* **WHAT THE TASK ASKS**: When you copy the entries, keep every word exactly as it is and drop the images.

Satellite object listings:
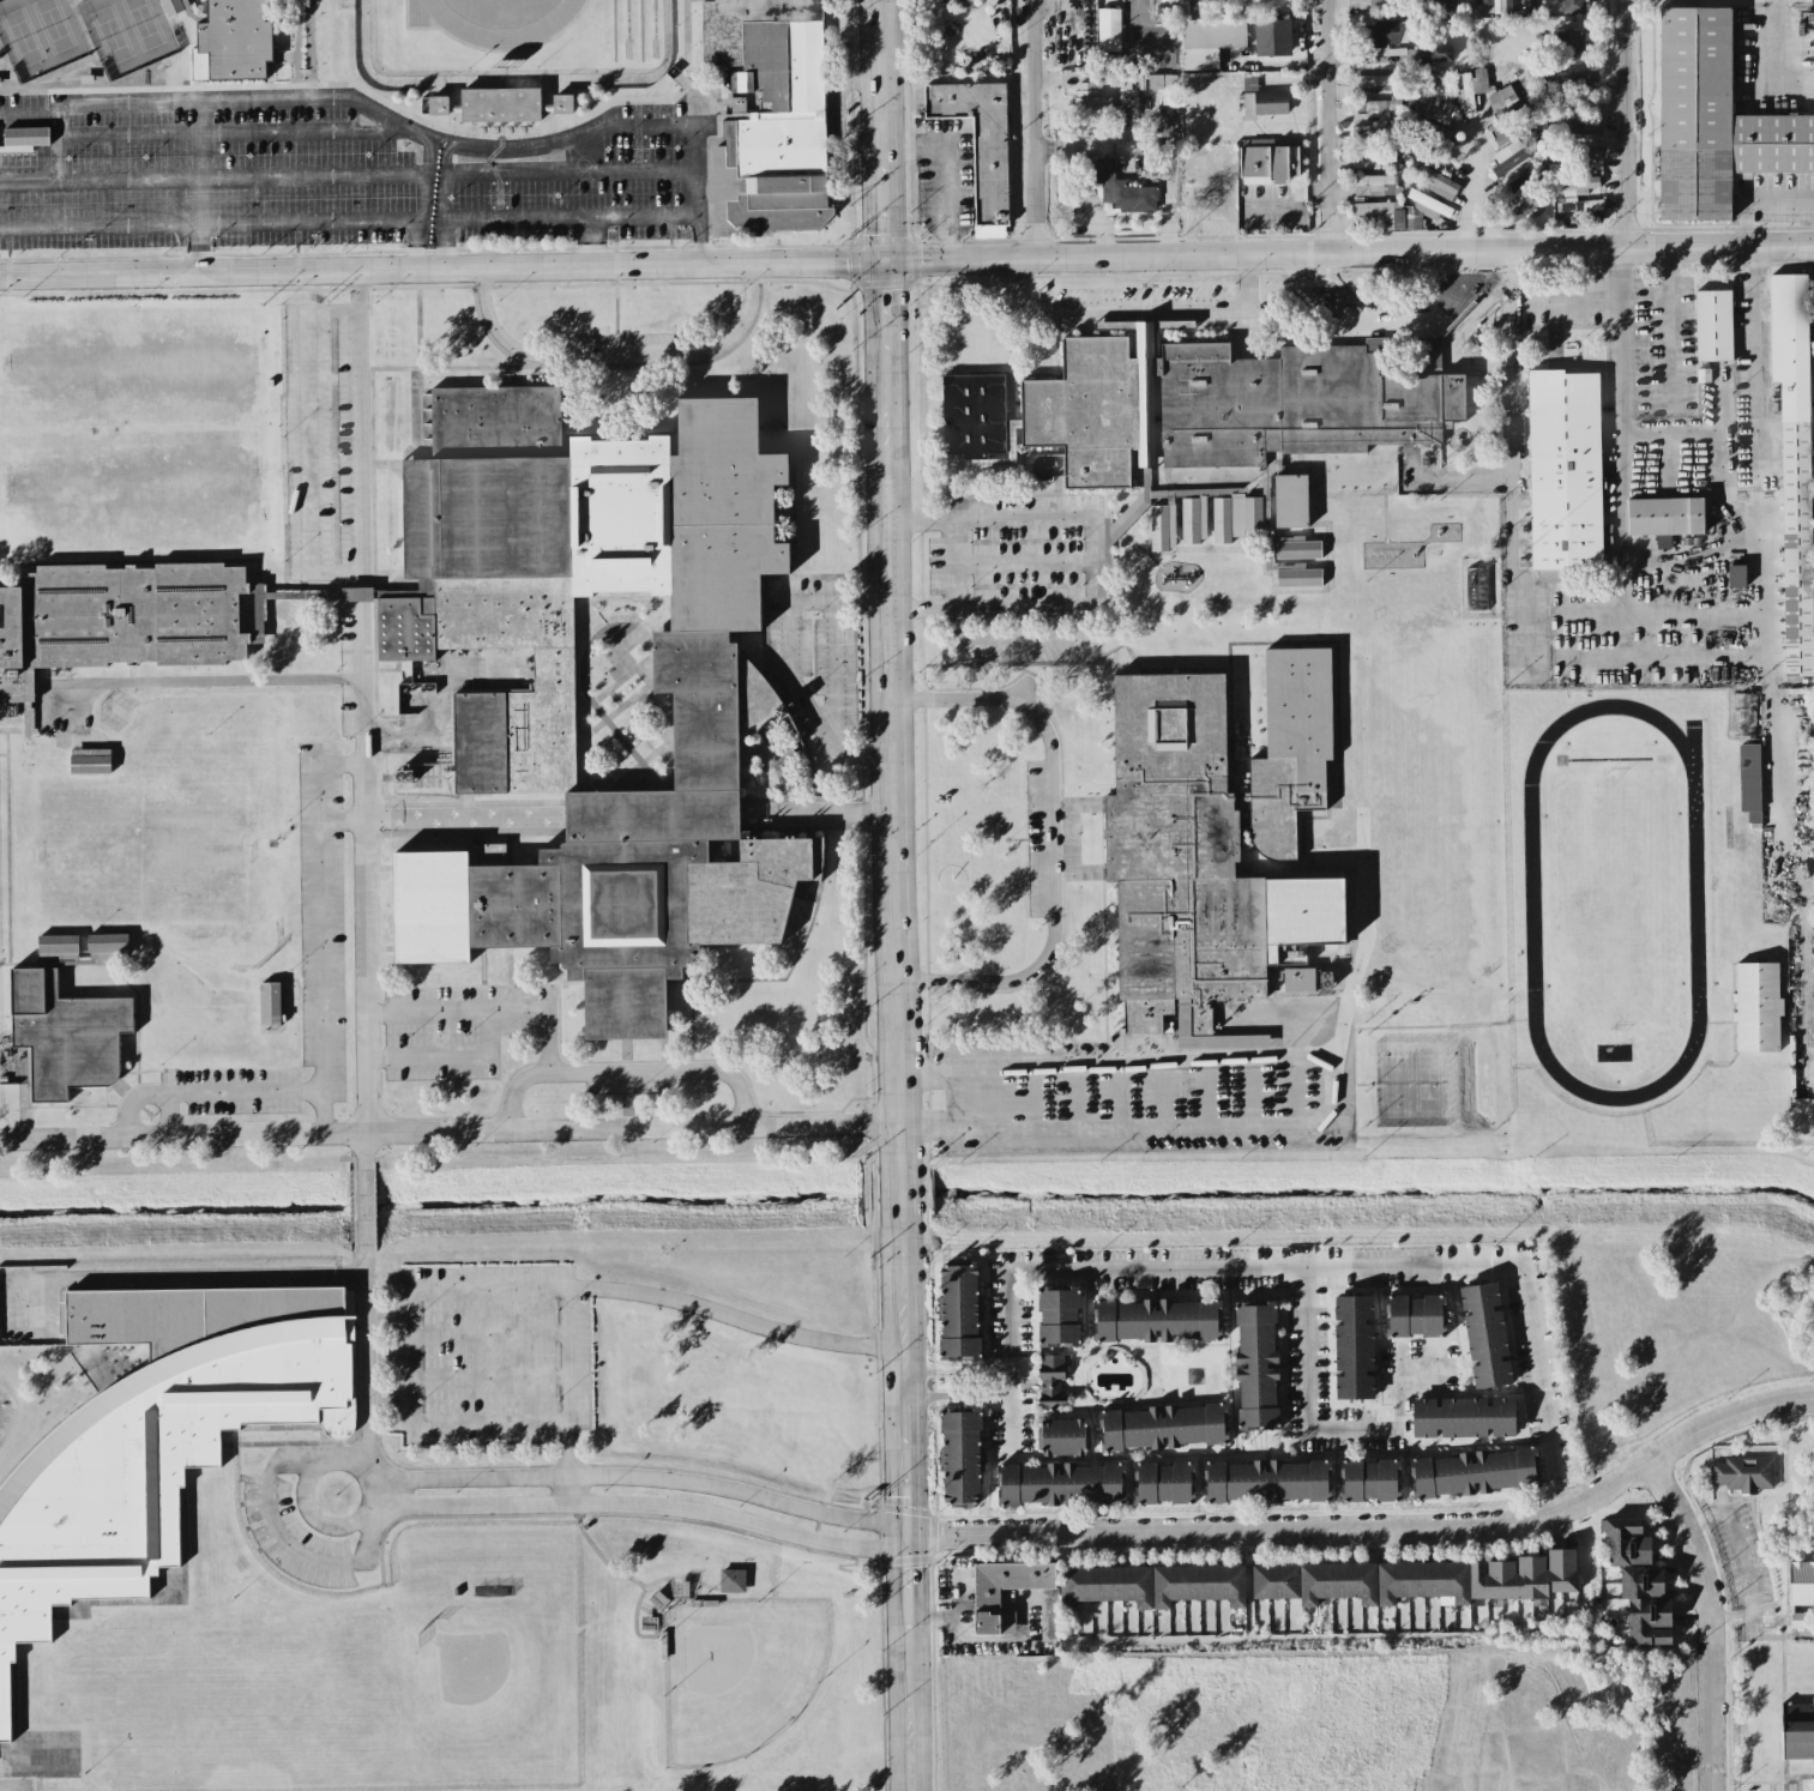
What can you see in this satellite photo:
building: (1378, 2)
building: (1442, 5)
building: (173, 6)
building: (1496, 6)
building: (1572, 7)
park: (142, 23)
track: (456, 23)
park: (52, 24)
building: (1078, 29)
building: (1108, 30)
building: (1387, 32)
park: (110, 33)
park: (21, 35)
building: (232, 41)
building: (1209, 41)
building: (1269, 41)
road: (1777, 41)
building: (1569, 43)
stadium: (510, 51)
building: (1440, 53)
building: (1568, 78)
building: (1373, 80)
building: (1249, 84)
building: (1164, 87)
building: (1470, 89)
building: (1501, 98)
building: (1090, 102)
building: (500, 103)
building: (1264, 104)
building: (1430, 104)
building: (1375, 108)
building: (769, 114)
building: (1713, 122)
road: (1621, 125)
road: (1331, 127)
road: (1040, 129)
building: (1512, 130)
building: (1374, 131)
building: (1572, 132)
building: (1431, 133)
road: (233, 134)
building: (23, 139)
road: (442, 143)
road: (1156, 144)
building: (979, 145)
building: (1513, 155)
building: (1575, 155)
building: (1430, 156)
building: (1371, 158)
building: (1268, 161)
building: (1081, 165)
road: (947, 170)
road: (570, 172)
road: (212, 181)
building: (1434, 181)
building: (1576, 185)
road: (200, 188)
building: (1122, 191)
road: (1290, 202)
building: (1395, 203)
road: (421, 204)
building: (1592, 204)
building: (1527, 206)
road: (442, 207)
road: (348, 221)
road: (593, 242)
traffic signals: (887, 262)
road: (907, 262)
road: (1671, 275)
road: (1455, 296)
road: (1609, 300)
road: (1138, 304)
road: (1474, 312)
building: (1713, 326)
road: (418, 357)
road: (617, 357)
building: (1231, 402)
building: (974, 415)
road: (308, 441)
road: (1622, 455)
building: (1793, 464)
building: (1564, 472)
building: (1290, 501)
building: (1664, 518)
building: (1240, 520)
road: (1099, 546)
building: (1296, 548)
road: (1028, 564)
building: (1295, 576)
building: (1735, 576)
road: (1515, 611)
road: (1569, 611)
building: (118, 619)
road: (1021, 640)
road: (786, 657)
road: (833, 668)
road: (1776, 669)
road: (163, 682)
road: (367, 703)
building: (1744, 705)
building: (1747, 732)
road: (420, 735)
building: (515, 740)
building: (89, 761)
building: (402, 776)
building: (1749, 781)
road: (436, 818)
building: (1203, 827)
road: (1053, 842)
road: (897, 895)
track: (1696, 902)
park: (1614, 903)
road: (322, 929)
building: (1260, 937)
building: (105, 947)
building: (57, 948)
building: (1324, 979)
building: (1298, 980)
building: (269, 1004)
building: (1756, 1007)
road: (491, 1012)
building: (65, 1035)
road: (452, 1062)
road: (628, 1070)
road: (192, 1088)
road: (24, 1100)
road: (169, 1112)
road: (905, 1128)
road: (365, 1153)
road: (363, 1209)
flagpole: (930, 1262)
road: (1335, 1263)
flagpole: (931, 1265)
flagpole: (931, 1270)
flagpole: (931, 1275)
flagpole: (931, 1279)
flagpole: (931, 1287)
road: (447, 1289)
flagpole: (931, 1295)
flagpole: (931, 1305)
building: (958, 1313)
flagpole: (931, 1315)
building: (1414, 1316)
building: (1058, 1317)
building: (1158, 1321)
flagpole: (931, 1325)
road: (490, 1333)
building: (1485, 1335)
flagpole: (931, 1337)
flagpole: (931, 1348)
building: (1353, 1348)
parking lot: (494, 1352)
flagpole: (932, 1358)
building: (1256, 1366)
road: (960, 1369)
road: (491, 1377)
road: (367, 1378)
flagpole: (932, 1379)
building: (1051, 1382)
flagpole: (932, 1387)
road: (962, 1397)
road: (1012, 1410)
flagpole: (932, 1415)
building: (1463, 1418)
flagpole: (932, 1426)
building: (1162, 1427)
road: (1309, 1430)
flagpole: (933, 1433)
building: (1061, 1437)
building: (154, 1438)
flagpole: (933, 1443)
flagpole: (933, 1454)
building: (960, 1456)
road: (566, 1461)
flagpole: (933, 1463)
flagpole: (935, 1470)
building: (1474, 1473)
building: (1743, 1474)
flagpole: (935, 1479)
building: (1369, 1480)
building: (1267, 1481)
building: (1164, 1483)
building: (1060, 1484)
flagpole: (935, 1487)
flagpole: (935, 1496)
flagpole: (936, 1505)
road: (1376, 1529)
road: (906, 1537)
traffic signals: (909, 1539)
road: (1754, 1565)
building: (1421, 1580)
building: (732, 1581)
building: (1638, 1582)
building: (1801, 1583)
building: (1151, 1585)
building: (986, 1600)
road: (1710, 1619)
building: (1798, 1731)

* **TASK RESULT**:
What can you see in this satellite photo:
building: (1378, 2)
building: (1442, 5)
building: (173, 6)
building: (1496, 6)
building: (1572, 7)
park: (142, 23)
track: (456, 23)
park: (52, 24)
building: (1078, 29)
building: (1108, 30)
building: (1387, 32)
park: (110, 33)
park: (21, 35)
building: (232, 41)
building: (1209, 41)
building: (1269, 41)
road: (1777, 41)
building: (1569, 43)
stadium: (510, 51)
building: (1440, 53)
building: (1568, 78)
building: (1373, 80)
building: (1249, 84)
building: (1164, 87)
building: (1470, 89)
building: (1501, 98)
building: (1090, 102)
building: (500, 103)
building: (1264, 104)
building: (1430, 104)
building: (1375, 108)
building: (769, 114)
building: (1713, 122)
road: (1621, 125)
road: (1331, 127)
road: (1040, 129)
building: (1512, 130)
building: (1374, 131)
building: (1572, 132)
building: (1431, 133)
road: (233, 134)
building: (23, 139)
road: (442, 143)
road: (1156, 144)
building: (979, 145)
building: (1513, 155)
building: (1575, 155)
building: (1430, 156)
building: (1371, 158)
building: (1268, 161)
building: (1081, 165)
road: (947, 170)
road: (570, 172)
road: (212, 181)
building: (1434, 181)
building: (1576, 185)
road: (200, 188)
building: (1122, 191)
road: (1290, 202)
building: (1395, 203)
road: (421, 204)
building: (1592, 204)
building: (1527, 206)
road: (442, 207)
road: (348, 221)
road: (593, 242)
traffic signals: (887, 262)
road: (907, 262)
road: (1671, 275)
road: (1455, 296)
road: (1609, 300)
road: (1138, 304)
road: (1474, 312)
building: (1713, 326)
road: (418, 357)
road: (617, 357)
building: (1231, 402)
building: (974, 415)
road: (308, 441)
road: (1622, 455)
building: (1793, 464)
building: (1564, 472)
building: (1290, 501)
building: (1664, 518)
building: (1240, 520)
road: (1099, 546)
building: (1296, 548)
road: (1028, 564)
building: (1295, 576)
building: (1735, 576)
road: (1515, 611)
road: (1569, 611)
building: (118, 619)
road: (1021, 640)
road: (786, 657)
road: (833, 668)
road: (1776, 669)
road: (163, 682)
road: (367, 703)
building: (1744, 705)
building: (1747, 732)
road: (420, 735)
building: (515, 740)
building: (89, 761)
building: (402, 776)
building: (1749, 781)
road: (436, 818)
building: (1203, 827)
road: (1053, 842)
road: (897, 895)
track: (1696, 902)
park: (1614, 903)
road: (322, 929)
building: (1260, 937)
building: (105, 947)
building: (57, 948)
building: (1324, 979)
building: (1298, 980)
building: (269, 1004)
building: (1756, 1007)
road: (491, 1012)
building: (65, 1035)
road: (452, 1062)
road: (628, 1070)
road: (192, 1088)
road: (24, 1100)
road: (169, 1112)
road: (905, 1128)
road: (365, 1153)
road: (363, 1209)
flagpole: (930, 1262)
road: (1335, 1263)
flagpole: (931, 1265)
flagpole: (931, 1270)
flagpole: (931, 1275)
flagpole: (931, 1279)
flagpole: (931, 1287)
road: (447, 1289)
flagpole: (931, 1295)
flagpole: (931, 1305)
building: (958, 1313)
flagpole: (931, 1315)
building: (1414, 1316)
building: (1058, 1317)
building: (1158, 1321)
flagpole: (931, 1325)
road: (490, 1333)
building: (1485, 1335)
flagpole: (931, 1337)
flagpole: (931, 1348)
building: (1353, 1348)
parking lot: (494, 1352)
flagpole: (932, 1358)
building: (1256, 1366)
road: (960, 1369)
road: (491, 1377)
road: (367, 1378)
flagpole: (932, 1379)
building: (1051, 1382)
flagpole: (932, 1387)
road: (962, 1397)
road: (1012, 1410)
flagpole: (932, 1415)
building: (1463, 1418)
flagpole: (932, 1426)
building: (1162, 1427)
road: (1309, 1430)
flagpole: (933, 1433)
building: (1061, 1437)
building: (154, 1438)
flagpole: (933, 1443)
flagpole: (933, 1454)
building: (960, 1456)
road: (566, 1461)
flagpole: (933, 1463)
flagpole: (935, 1470)
building: (1474, 1473)
building: (1743, 1474)
flagpole: (935, 1479)
building: (1369, 1480)
building: (1267, 1481)
building: (1164, 1483)
building: (1060, 1484)
flagpole: (935, 1487)
flagpole: (935, 1496)
flagpole: (936, 1505)
road: (1376, 1529)
road: (906, 1537)
traffic signals: (909, 1539)
road: (1754, 1565)
building: (1421, 1580)
building: (732, 1581)
building: (1638, 1582)
building: (1801, 1583)
building: (1151, 1585)
building: (986, 1600)
road: (1710, 1619)
building: (1798, 1731)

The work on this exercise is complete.